# Task objective:
Each line of the listing should be reproduced exactly.

# Dataset records:

+++

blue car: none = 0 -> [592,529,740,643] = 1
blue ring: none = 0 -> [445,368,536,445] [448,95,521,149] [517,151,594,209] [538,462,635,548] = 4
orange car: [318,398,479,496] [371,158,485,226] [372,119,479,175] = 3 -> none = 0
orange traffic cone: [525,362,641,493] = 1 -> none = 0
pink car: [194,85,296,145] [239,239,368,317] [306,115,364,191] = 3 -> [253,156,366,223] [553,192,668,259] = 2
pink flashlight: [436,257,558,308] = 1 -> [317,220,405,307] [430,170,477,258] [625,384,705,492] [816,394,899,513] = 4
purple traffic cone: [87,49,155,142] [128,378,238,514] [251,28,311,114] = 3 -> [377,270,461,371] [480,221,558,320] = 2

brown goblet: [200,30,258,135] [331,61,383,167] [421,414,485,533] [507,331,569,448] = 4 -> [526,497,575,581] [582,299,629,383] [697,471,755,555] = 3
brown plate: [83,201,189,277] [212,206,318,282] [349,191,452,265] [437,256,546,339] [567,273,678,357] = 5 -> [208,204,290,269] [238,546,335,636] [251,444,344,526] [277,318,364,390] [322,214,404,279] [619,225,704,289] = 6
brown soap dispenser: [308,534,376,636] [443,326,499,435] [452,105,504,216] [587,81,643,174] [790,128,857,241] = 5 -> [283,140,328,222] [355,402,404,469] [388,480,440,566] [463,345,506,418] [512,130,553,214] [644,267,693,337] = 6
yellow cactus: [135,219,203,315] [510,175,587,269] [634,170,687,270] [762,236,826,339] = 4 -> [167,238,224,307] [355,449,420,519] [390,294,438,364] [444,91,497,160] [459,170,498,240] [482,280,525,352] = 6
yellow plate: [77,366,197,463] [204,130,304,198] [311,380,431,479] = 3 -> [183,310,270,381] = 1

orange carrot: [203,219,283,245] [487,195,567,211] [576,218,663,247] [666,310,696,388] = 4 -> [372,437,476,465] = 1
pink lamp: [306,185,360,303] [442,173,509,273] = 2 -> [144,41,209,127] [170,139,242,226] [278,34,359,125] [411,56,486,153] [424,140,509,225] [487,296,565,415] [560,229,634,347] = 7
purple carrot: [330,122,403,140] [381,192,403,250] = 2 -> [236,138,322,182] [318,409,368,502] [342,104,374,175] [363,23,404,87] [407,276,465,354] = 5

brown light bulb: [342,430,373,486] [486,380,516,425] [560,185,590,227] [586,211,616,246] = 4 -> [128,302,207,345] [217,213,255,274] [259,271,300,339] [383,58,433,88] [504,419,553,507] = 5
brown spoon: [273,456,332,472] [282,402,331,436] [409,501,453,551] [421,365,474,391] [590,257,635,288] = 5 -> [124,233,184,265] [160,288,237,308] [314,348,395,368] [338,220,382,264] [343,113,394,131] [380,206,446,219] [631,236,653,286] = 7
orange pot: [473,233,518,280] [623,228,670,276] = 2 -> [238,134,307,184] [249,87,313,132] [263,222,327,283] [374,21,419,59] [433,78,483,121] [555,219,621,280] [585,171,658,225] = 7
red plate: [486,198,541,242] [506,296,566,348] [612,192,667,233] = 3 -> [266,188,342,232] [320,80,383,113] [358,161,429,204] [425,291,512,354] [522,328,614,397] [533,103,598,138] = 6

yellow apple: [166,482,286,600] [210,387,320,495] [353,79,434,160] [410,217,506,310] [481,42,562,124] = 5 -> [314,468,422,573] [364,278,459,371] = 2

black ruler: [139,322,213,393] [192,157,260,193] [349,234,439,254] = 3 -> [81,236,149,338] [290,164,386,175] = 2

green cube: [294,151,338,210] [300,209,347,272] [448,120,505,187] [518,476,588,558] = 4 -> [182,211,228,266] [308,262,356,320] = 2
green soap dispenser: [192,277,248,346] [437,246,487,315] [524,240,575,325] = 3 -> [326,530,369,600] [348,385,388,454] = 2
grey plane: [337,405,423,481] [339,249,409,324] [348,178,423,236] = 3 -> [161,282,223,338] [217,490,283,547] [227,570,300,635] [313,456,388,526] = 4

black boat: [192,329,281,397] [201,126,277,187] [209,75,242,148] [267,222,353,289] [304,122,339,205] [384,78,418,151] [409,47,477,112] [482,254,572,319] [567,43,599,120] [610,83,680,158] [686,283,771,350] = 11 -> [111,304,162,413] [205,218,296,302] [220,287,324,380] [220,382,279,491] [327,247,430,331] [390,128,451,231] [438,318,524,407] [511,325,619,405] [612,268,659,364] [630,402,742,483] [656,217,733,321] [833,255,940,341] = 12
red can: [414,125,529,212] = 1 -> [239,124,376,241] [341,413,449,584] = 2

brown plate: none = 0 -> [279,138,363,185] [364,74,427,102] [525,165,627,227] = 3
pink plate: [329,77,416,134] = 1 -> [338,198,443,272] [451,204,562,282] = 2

+++

# Result of the task:
blue car: none = 0 -> [592,529,740,643] = 1
blue ring: none = 0 -> [445,368,536,445] [448,95,521,149] [517,151,594,209] [538,462,635,548] = 4
orange car: [318,398,479,496] [371,158,485,226] [372,119,479,175] = 3 -> none = 0
orange traffic cone: [525,362,641,493] = 1 -> none = 0
pink car: [194,85,296,145] [239,239,368,317] [306,115,364,191] = 3 -> [253,156,366,223] [553,192,668,259] = 2
pink flashlight: [436,257,558,308] = 1 -> [317,220,405,307] [430,170,477,258] [625,384,705,492] [816,394,899,513] = 4
purple traffic cone: [87,49,155,142] [128,378,238,514] [251,28,311,114] = 3 -> [377,270,461,371] [480,221,558,320] = 2

brown goblet: [200,30,258,135] [331,61,383,167] [421,414,485,533] [507,331,569,448] = 4 -> [526,497,575,581] [582,299,629,383] [697,471,755,555] = 3
brown plate: [83,201,189,277] [212,206,318,282] [349,191,452,265] [437,256,546,339] [567,273,678,357] = 5 -> [208,204,290,269] [238,546,335,636] [251,444,344,526] [277,318,364,390] [322,214,404,279] [619,225,704,289] = 6
brown soap dispenser: [308,534,376,636] [443,326,499,435] [452,105,504,216] [587,81,643,174] [790,128,857,241] = 5 -> [283,140,328,222] [355,402,404,469] [388,480,440,566] [463,345,506,418] [512,130,553,214] [644,267,693,337] = 6
yellow cactus: [135,219,203,315] [510,175,587,269] [634,170,687,270] [762,236,826,339] = 4 -> [167,238,224,307] [355,449,420,519] [390,294,438,364] [444,91,497,160] [459,170,498,240] [482,280,525,352] = 6
yellow plate: [77,366,197,463] [204,130,304,198] [311,380,431,479] = 3 -> [183,310,270,381] = 1

orange carrot: [203,219,283,245] [487,195,567,211] [576,218,663,247] [666,310,696,388] = 4 -> [372,437,476,465] = 1
pink lamp: [306,185,360,303] [442,173,509,273] = 2 -> [144,41,209,127] [170,139,242,226] [278,34,359,125] [411,56,486,153] [424,140,509,225] [487,296,565,415] [560,229,634,347] = 7
purple carrot: [330,122,403,140] [381,192,403,250] = 2 -> [236,138,322,182] [318,409,368,502] [342,104,374,175] [363,23,404,87] [407,276,465,354] = 5

brown light bulb: [342,430,373,486] [486,380,516,425] [560,185,590,227] [586,211,616,246] = 4 -> [128,302,207,345] [217,213,255,274] [259,271,300,339] [383,58,433,88] [504,419,553,507] = 5
brown spoon: [273,456,332,472] [282,402,331,436] [409,501,453,551] [421,365,474,391] [590,257,635,288] = 5 -> [124,233,184,265] [160,288,237,308] [314,348,395,368] [338,220,382,264] [343,113,394,131] [380,206,446,219] [631,236,653,286] = 7
orange pot: [473,233,518,280] [623,228,670,276] = 2 -> [238,134,307,184] [249,87,313,132] [263,222,327,283] [374,21,419,59] [433,78,483,121] [555,219,621,280] [585,171,658,225] = 7
red plate: [486,198,541,242] [506,296,566,348] [612,192,667,233] = 3 -> [266,188,342,232] [320,80,383,113] [358,161,429,204] [425,291,512,354] [522,328,614,397] [533,103,598,138] = 6

yellow apple: [166,482,286,600] [210,387,320,495] [353,79,434,160] [410,217,506,310] [481,42,562,124] = 5 -> [314,468,422,573] [364,278,459,371] = 2

black ruler: [139,322,213,393] [192,157,260,193] [349,234,439,254] = 3 -> [81,236,149,338] [290,164,386,175] = 2

green cube: [294,151,338,210] [300,209,347,272] [448,120,505,187] [518,476,588,558] = 4 -> [182,211,228,266] [308,262,356,320] = 2
green soap dispenser: [192,277,248,346] [437,246,487,315] [524,240,575,325] = 3 -> [326,530,369,600] [348,385,388,454] = 2
grey plane: [337,405,423,481] [339,249,409,324] [348,178,423,236] = 3 -> [161,282,223,338] [217,490,283,547] [227,570,300,635] [313,456,388,526] = 4

black boat: [192,329,281,397] [201,126,277,187] [209,75,242,148] [267,222,353,289] [304,122,339,205] [384,78,418,151] [409,47,477,112] [482,254,572,319] [567,43,599,120] [610,83,680,158] [686,283,771,350] = 11 -> [111,304,162,413] [205,218,296,302] [220,287,324,380] [220,382,279,491] [327,247,430,331] [390,128,451,231] [438,318,524,407] [511,325,619,405] [612,268,659,364] [630,402,742,483] [656,217,733,321] [833,255,940,341] = 12
red can: [414,125,529,212] = 1 -> [239,124,376,241] [341,413,449,584] = 2

brown plate: none = 0 -> [279,138,363,185] [364,74,427,102] [525,165,627,227] = 3
pink plate: [329,77,416,134] = 1 -> [338,198,443,272] [451,204,562,282] = 2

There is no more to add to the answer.